EXERCISE AIM: Each line of the listing that includes the string "brush" is to be identified and copied.

THE DATA:
┄┄┄┄┄┄
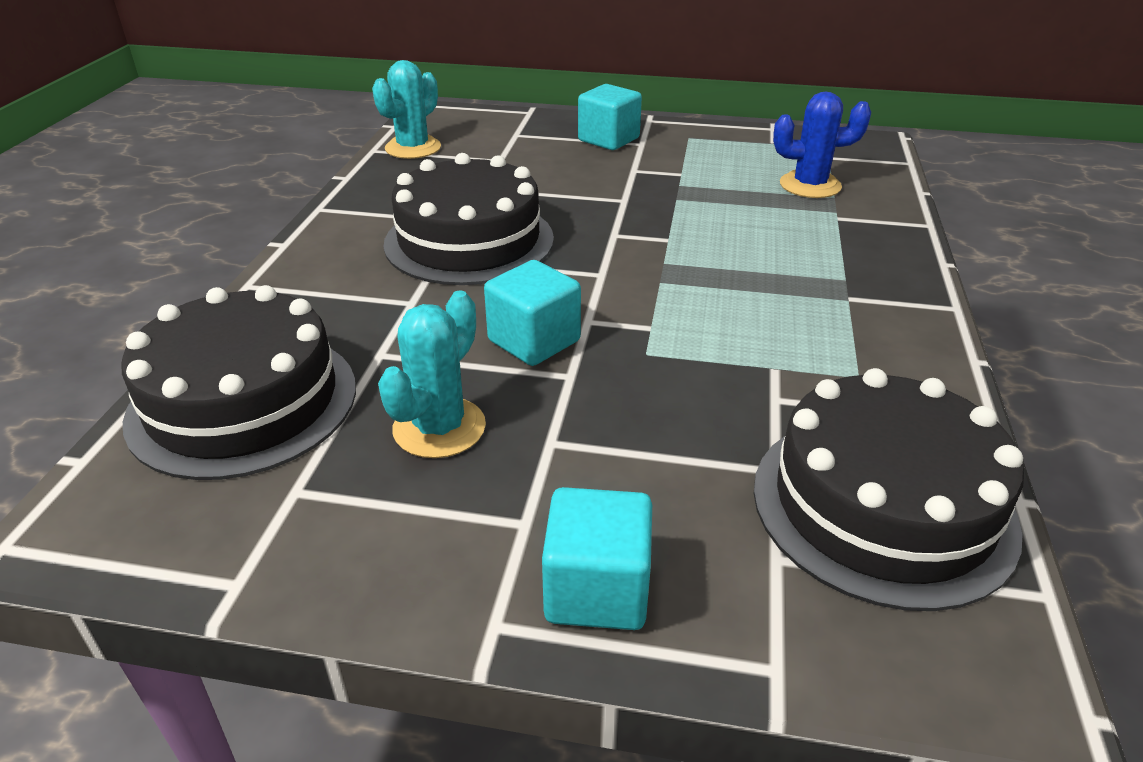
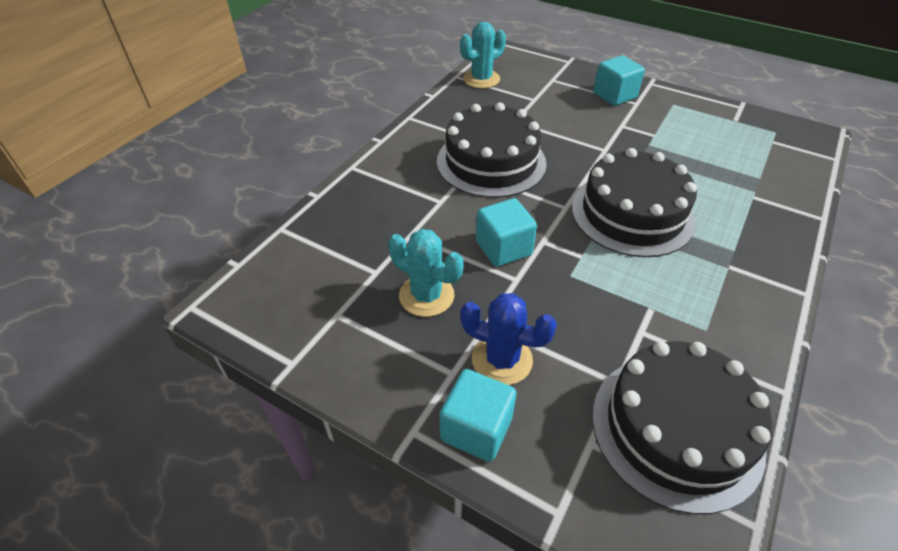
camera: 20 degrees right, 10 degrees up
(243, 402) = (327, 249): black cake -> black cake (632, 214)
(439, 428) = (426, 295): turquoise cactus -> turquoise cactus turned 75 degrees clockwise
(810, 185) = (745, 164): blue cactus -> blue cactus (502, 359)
┄┄┄┄┄┄
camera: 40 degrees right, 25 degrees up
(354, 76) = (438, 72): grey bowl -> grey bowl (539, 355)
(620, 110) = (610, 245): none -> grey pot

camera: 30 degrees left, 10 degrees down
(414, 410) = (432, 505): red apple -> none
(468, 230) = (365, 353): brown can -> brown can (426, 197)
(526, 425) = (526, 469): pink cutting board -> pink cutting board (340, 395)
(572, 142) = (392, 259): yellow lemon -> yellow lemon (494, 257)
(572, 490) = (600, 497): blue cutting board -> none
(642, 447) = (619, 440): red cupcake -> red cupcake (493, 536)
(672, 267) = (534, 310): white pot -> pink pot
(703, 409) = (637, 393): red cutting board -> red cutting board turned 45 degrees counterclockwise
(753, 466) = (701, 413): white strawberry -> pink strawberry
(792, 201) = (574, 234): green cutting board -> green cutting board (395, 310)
┄┄┄┄┄┄
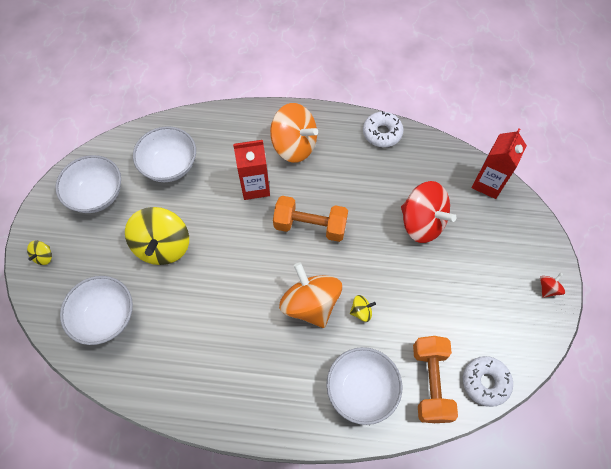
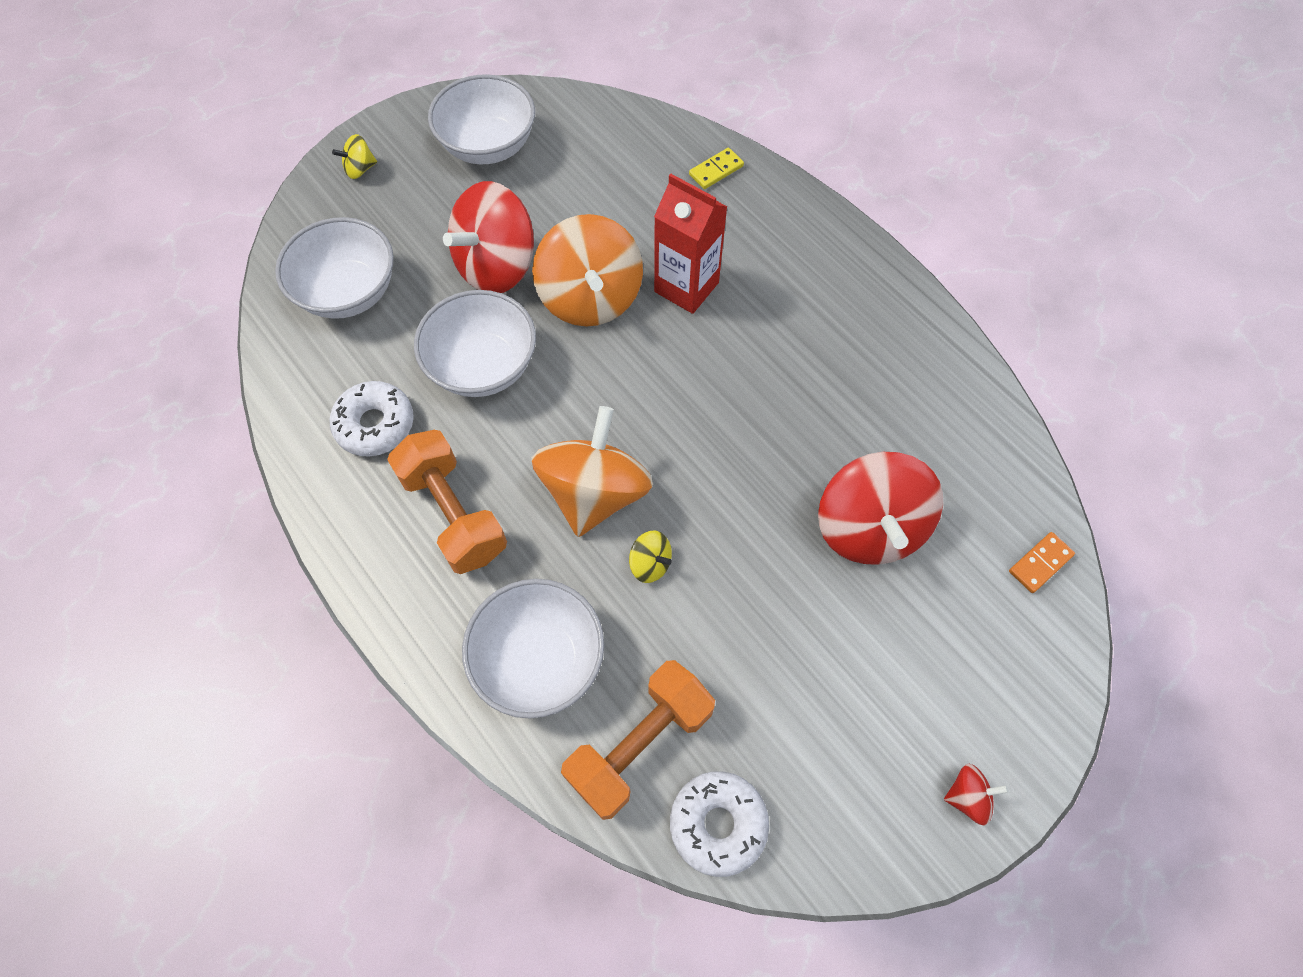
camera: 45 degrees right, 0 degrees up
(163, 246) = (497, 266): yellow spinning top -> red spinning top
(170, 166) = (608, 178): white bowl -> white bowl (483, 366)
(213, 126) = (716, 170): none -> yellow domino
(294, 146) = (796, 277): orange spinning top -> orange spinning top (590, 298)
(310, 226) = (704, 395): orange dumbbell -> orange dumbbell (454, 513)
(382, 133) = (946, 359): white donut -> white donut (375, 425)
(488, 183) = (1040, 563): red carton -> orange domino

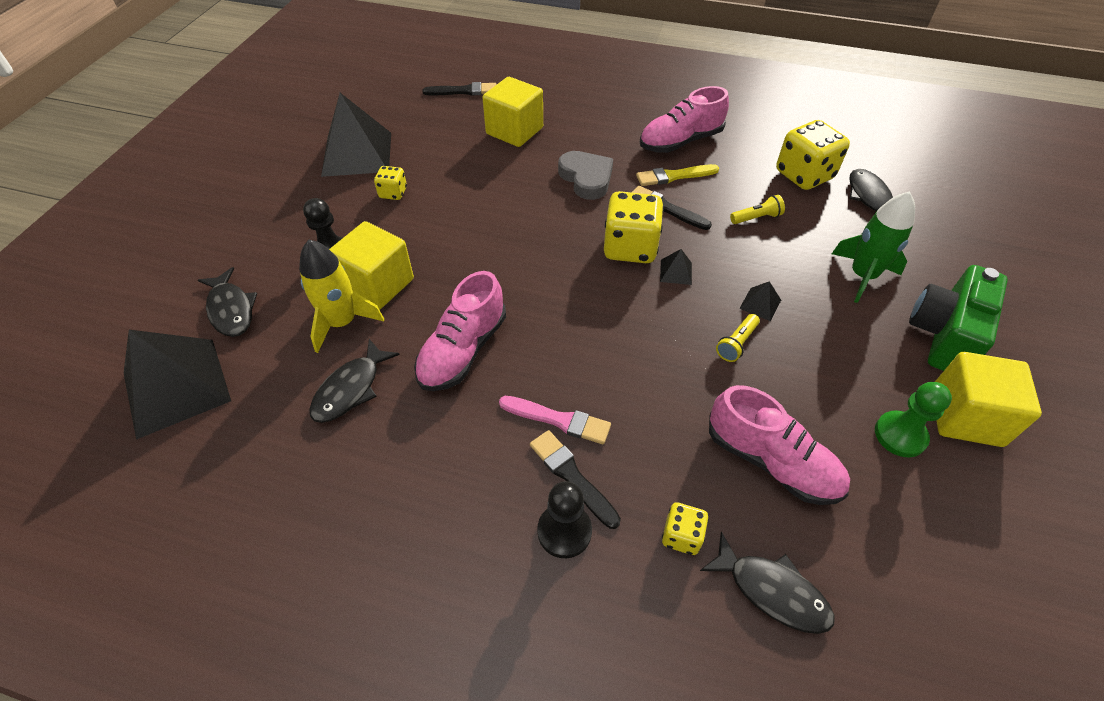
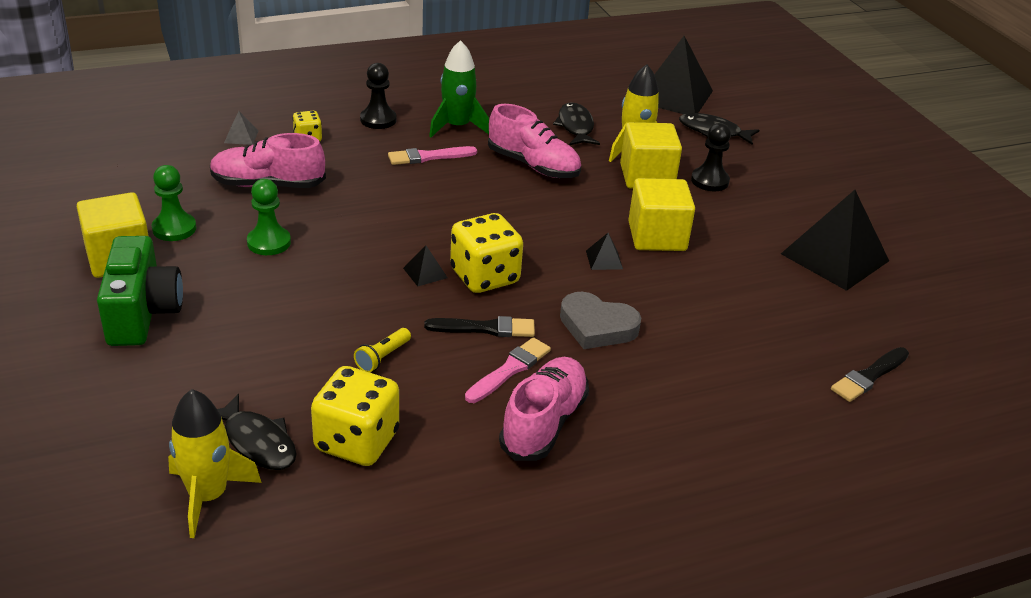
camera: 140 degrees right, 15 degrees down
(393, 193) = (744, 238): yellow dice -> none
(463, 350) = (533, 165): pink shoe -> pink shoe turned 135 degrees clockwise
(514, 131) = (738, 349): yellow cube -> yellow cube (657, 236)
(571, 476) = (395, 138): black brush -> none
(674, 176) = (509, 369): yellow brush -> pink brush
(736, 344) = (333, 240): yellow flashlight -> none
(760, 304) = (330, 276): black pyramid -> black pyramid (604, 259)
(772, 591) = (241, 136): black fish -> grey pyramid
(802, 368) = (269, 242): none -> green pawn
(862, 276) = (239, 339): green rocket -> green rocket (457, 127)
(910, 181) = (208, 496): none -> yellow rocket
┄┄┄┄┄┄
WRITTEN SOLUTION:
(571, 476) = (395, 138): black brush -> none
(674, 176) = (509, 369): yellow brush -> pink brush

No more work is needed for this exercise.